### Exercise
Reproduce each record below in full, word for word, without images.

### Available records
*** Begin section ***

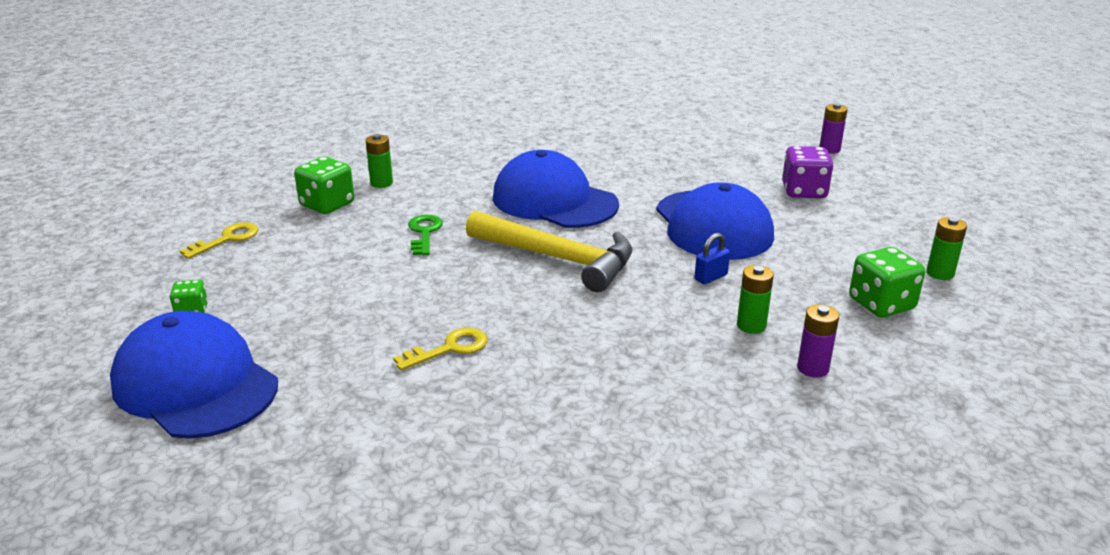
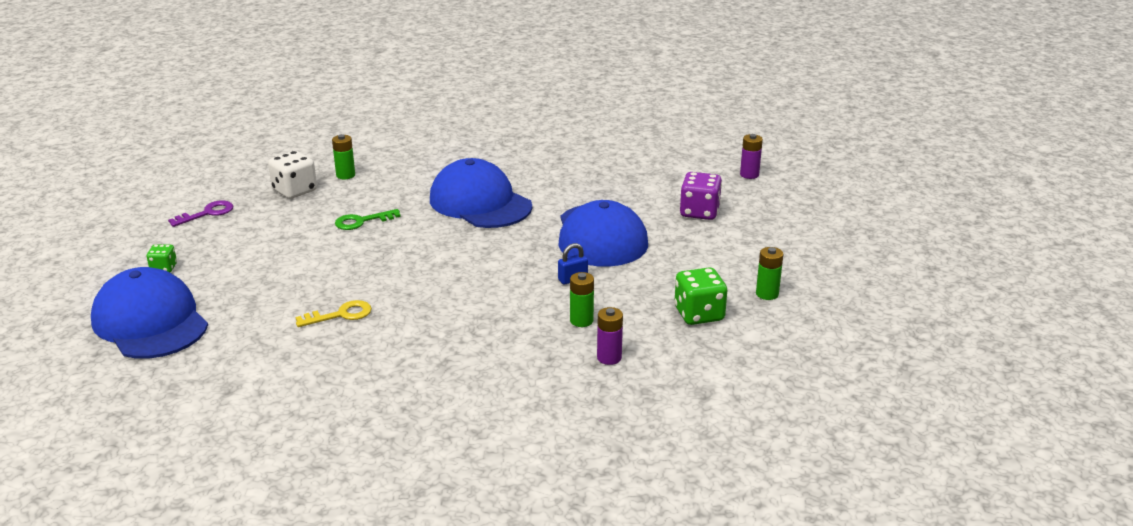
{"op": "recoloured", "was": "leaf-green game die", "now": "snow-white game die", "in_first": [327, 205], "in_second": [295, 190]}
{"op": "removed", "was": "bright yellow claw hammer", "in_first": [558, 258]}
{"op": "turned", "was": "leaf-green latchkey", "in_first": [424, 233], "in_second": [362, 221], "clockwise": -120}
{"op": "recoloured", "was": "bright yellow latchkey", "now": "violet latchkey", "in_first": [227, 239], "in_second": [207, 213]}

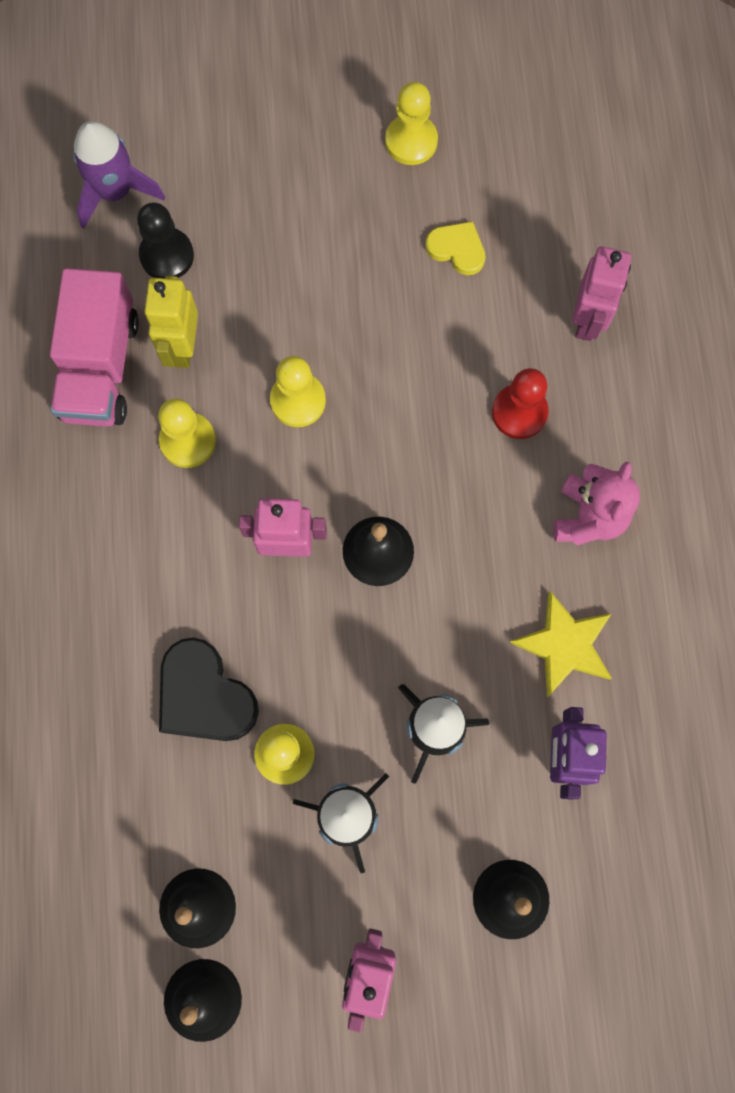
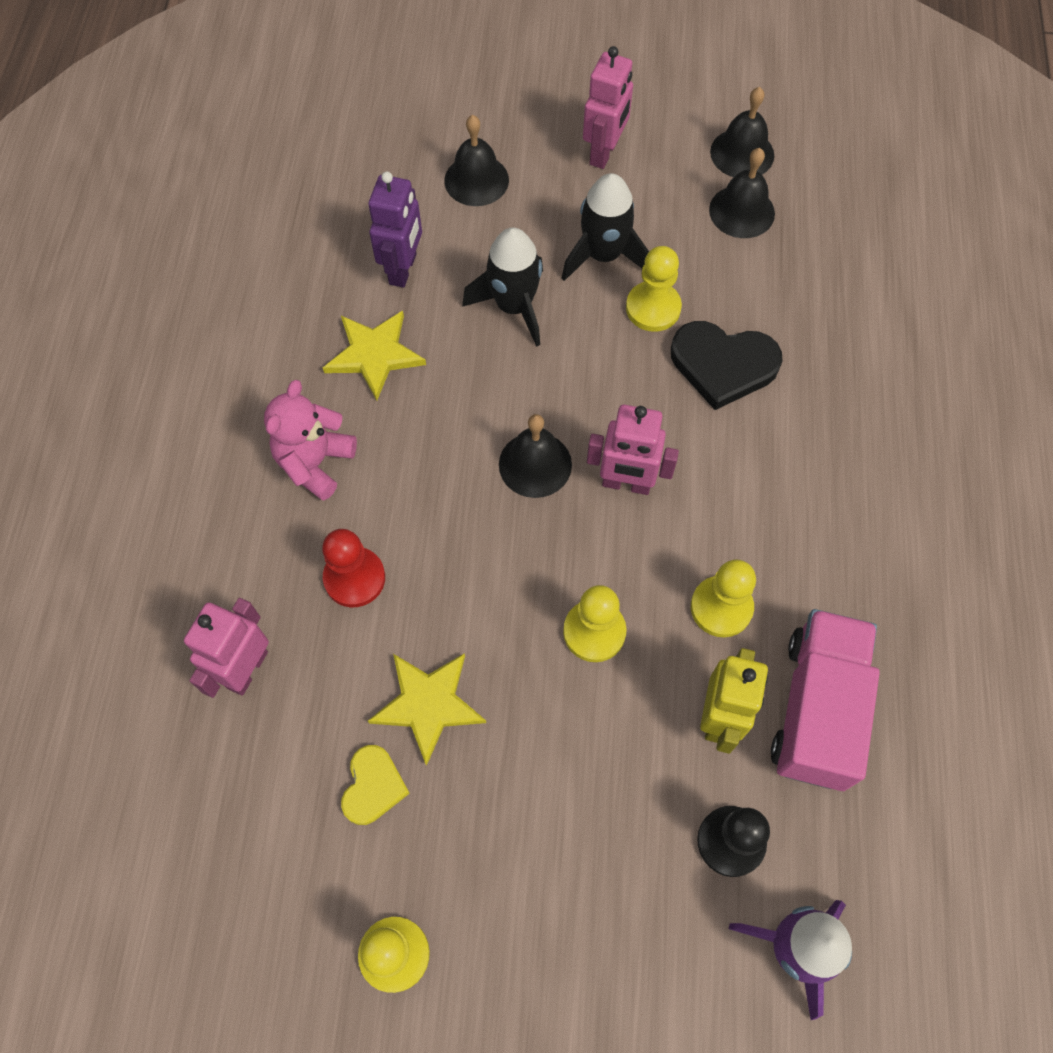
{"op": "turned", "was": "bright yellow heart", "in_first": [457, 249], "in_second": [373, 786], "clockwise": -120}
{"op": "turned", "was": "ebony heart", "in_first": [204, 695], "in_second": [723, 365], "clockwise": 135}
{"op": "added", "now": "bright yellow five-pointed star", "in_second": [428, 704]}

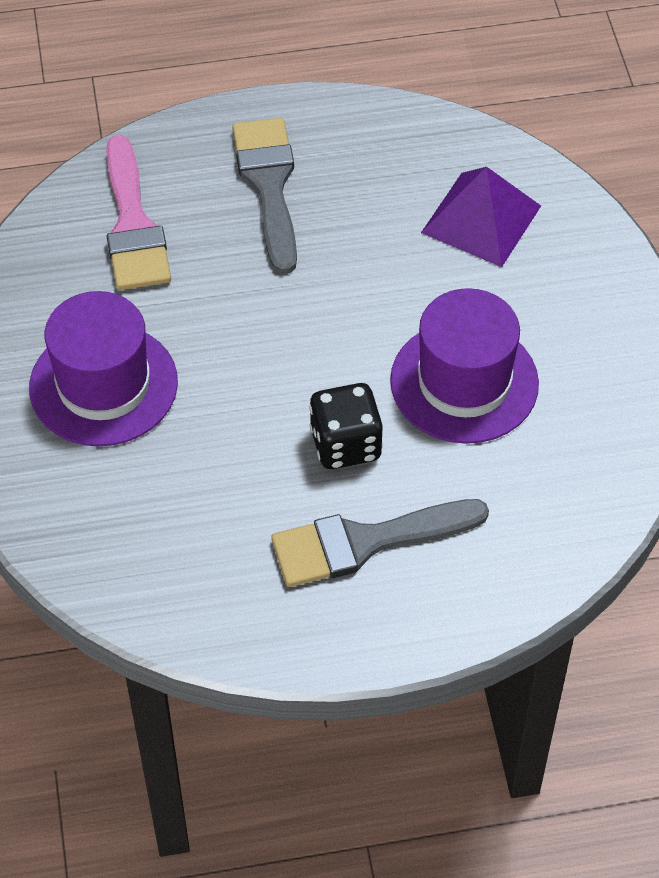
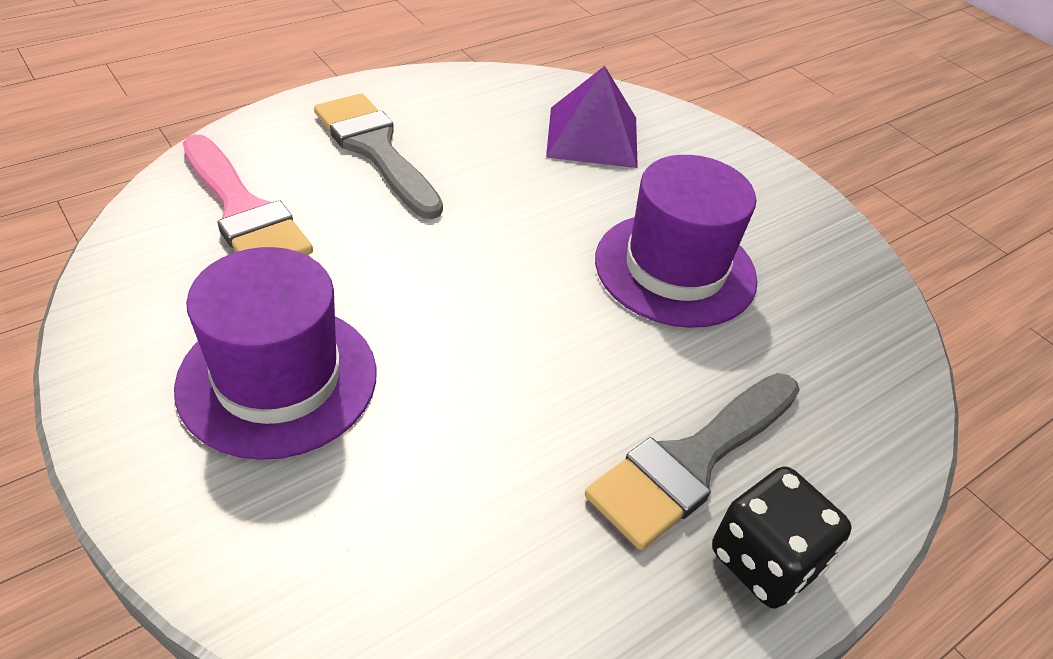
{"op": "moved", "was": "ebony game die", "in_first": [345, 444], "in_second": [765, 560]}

*** End section ***

### Response to this task
{"op": "recoloured", "was": "leaf-green game die", "now": "snow-white game die", "in_first": [327, 205], "in_second": [295, 190]}
{"op": "removed", "was": "bright yellow claw hammer", "in_first": [558, 258]}
{"op": "turned", "was": "leaf-green latchkey", "in_first": [424, 233], "in_second": [362, 221], "clockwise": -120}
{"op": "recoloured", "was": "bright yellow latchkey", "now": "violet latchkey", "in_first": [227, 239], "in_second": [207, 213]}

{"op": "turned", "was": "bright yellow heart", "in_first": [457, 249], "in_second": [373, 786], "clockwise": -120}
{"op": "turned", "was": "ebony heart", "in_first": [204, 695], "in_second": [723, 365], "clockwise": 135}
{"op": "added", "now": "bright yellow five-pointed star", "in_second": [428, 704]}

{"op": "moved", "was": "ebony game die", "in_first": [345, 444], "in_second": [765, 560]}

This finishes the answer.